Stored data below:

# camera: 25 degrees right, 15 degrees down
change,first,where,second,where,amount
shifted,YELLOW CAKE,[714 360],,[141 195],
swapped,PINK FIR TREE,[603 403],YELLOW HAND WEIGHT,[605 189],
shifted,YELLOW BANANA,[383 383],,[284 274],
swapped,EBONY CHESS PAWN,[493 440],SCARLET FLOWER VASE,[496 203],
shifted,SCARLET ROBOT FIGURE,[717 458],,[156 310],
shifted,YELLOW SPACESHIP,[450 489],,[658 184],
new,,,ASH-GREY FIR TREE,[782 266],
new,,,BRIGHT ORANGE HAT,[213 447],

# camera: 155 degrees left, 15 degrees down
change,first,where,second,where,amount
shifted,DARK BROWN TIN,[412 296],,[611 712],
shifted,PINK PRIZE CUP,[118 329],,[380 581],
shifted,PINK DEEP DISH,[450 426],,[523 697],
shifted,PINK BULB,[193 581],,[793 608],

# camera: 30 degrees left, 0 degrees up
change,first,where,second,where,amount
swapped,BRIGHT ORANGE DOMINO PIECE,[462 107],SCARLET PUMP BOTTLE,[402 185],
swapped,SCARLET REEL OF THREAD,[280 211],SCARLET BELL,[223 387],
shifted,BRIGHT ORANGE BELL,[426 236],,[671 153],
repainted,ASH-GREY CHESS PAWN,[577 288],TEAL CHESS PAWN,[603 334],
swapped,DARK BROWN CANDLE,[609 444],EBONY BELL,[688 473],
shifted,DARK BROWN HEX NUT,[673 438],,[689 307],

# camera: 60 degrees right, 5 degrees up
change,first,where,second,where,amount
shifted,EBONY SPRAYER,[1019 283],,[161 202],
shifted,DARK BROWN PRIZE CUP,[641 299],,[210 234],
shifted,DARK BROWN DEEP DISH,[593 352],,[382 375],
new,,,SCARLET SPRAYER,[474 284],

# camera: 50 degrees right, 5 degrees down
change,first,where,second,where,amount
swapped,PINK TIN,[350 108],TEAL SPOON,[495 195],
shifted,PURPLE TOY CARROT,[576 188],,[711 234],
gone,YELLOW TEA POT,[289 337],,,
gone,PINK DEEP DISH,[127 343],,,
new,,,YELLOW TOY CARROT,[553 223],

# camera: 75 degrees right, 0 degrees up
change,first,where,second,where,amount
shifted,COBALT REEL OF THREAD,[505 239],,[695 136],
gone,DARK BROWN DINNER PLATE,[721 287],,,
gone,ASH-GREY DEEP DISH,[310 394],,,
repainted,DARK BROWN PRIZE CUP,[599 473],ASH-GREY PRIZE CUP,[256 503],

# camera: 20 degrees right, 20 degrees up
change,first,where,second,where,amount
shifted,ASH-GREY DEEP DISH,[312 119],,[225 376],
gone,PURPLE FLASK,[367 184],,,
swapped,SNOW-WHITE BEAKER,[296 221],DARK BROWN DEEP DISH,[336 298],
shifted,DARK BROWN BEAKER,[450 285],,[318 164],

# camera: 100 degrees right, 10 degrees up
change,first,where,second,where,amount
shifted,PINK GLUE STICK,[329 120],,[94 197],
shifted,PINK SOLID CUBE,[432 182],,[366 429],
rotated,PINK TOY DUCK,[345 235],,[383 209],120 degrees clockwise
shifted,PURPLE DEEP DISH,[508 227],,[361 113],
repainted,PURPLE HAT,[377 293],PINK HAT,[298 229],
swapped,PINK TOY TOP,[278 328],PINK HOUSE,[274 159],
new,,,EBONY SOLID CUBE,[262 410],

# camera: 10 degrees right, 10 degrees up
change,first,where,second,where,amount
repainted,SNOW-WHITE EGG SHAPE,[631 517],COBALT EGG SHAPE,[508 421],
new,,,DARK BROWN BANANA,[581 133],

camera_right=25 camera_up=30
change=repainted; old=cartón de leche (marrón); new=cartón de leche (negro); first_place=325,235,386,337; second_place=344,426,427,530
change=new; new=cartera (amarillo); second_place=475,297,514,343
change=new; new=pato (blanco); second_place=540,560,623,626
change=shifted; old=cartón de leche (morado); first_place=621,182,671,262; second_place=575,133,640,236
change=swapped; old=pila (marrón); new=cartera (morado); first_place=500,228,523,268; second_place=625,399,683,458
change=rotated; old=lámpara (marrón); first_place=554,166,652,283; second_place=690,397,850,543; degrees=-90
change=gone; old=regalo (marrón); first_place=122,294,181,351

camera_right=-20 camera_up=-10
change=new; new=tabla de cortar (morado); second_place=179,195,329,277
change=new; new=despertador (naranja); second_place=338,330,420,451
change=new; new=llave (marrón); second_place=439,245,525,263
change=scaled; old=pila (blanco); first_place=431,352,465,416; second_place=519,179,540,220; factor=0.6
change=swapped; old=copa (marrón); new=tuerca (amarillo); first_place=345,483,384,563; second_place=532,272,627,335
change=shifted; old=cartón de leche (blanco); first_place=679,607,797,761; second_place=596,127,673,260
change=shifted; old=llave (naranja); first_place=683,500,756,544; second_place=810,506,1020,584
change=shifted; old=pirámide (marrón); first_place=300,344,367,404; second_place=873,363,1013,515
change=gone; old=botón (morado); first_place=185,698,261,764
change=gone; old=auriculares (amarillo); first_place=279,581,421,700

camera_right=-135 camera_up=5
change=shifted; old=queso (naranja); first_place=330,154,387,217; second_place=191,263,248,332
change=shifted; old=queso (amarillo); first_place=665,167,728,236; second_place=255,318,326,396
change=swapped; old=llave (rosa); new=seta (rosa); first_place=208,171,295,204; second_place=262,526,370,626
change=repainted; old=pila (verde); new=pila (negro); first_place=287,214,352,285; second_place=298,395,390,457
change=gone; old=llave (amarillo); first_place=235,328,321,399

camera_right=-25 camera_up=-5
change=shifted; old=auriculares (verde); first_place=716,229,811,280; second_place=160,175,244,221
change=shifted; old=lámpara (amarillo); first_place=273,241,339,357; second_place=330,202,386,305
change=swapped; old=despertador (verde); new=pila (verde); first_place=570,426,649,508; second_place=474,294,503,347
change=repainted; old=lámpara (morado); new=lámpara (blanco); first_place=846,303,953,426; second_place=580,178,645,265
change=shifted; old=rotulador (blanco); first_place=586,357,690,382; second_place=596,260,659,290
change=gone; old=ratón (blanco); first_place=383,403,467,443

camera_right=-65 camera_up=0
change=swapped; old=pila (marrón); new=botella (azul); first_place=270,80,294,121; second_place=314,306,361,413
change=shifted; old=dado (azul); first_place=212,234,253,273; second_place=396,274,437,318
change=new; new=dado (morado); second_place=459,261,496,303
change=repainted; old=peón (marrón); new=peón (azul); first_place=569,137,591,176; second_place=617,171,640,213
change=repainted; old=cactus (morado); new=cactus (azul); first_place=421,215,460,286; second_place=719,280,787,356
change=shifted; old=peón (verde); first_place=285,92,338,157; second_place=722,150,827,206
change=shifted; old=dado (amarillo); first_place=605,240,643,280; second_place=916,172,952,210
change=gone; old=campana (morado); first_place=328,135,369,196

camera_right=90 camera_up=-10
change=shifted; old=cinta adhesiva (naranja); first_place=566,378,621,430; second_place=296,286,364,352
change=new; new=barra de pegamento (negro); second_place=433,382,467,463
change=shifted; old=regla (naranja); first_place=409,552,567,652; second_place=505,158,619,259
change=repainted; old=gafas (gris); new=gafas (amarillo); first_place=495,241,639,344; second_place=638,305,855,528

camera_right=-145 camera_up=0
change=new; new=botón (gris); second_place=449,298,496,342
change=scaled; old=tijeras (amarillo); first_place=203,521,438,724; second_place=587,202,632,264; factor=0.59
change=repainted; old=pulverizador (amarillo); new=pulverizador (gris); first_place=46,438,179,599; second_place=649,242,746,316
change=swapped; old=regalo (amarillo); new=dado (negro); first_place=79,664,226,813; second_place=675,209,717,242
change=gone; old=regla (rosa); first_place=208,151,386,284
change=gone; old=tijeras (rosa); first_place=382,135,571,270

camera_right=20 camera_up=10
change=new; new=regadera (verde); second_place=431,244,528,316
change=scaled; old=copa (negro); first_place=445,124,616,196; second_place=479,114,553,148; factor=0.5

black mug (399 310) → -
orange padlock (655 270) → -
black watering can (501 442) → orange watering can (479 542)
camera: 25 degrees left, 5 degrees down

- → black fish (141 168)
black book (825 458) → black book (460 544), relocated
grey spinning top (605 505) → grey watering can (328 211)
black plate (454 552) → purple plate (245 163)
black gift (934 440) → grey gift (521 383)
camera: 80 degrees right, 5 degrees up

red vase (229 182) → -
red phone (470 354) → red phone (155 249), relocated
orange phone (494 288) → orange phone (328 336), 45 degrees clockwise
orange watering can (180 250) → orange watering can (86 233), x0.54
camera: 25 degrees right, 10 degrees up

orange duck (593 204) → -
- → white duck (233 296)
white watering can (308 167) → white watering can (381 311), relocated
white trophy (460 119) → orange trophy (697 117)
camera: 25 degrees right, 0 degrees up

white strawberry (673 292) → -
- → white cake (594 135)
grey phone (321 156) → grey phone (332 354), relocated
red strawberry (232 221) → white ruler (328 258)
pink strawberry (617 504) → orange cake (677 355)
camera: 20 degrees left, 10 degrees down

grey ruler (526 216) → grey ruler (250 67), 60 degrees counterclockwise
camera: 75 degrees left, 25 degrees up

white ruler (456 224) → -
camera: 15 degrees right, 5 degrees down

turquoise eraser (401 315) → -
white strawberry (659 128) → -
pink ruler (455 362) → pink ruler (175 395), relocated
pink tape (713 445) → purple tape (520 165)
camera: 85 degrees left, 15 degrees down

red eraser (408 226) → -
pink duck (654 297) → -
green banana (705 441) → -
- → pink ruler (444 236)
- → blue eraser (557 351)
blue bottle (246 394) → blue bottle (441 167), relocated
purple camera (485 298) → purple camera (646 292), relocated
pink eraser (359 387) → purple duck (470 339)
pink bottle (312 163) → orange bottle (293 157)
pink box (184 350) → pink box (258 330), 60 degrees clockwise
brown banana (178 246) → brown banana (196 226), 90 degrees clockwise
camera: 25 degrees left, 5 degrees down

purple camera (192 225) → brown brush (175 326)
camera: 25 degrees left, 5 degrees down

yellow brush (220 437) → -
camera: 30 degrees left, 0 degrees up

End of Stored data.

Task requirements
Where does "cartera" appear in the records above? Copy each line that holds it.

Answer space
change=new; new=cartera (amarillo); second_place=475,297,514,343
change=swapped; old=pila (marrón); new=cartera (morado); first_place=500,228,523,268; second_place=625,399,683,458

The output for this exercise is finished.